Task statement -> Below are entries. Reproduce exactly the lines between the line holding "(455, 349) = (296, 257): blue" and the line holding "(563, 377) = (360, 311): black", inclusive, and only those.

Entries supplied ->
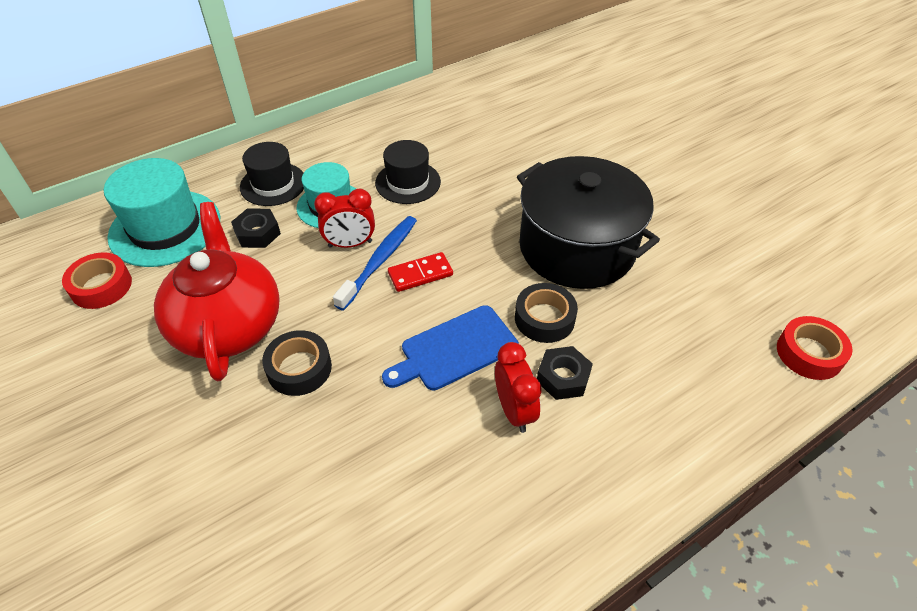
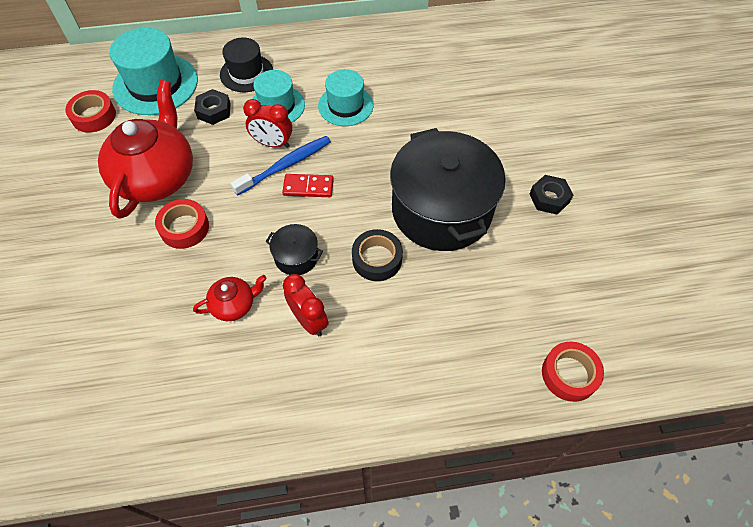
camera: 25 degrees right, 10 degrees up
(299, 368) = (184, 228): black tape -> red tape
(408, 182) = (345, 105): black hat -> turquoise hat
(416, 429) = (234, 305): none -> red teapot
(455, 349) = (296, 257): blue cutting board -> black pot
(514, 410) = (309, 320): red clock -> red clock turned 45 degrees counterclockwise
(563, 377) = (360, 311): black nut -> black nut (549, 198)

* * *

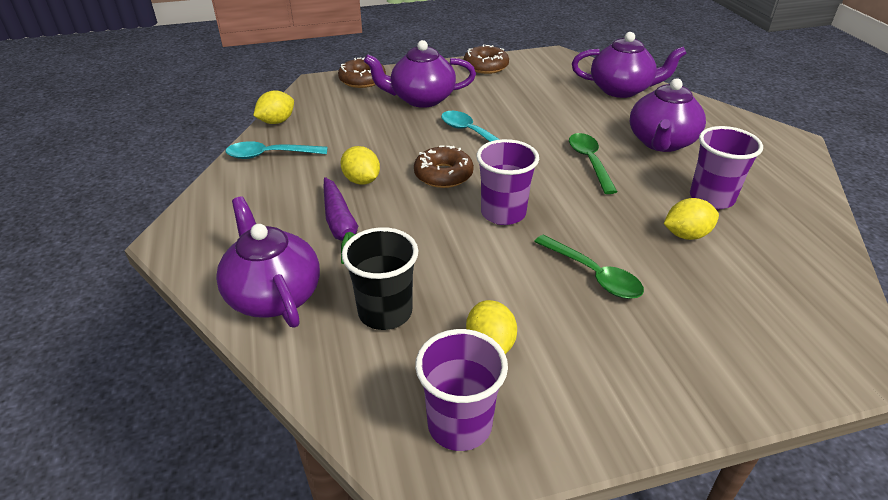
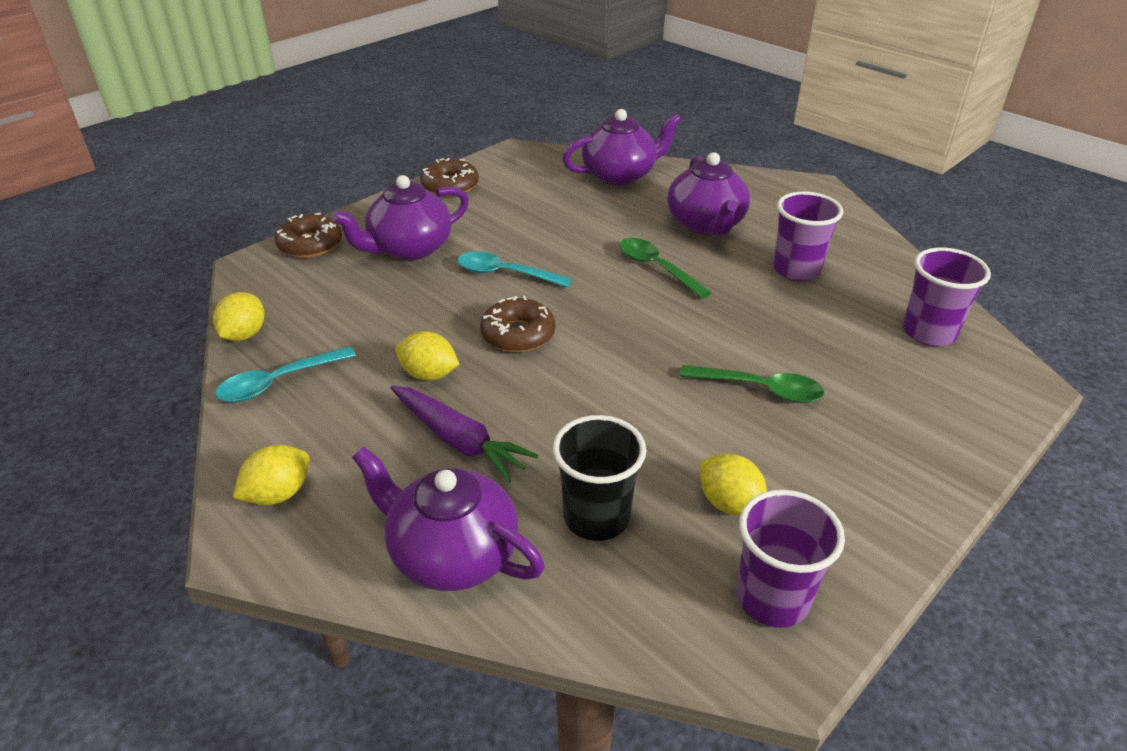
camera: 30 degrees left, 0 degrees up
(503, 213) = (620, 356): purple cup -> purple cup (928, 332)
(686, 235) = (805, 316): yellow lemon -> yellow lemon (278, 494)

--

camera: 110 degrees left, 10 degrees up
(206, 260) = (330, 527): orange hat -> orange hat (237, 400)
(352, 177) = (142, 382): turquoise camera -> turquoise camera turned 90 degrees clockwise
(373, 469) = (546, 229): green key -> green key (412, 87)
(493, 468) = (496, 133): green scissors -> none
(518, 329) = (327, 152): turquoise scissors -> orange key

Finished exercise ->
(455, 349) = (296, 257): blue cutting board -> black pot
(514, 410) = (309, 320): red clock -> red clock turned 45 degrees counterclockwise
(563, 377) = (360, 311): black nut -> black nut (549, 198)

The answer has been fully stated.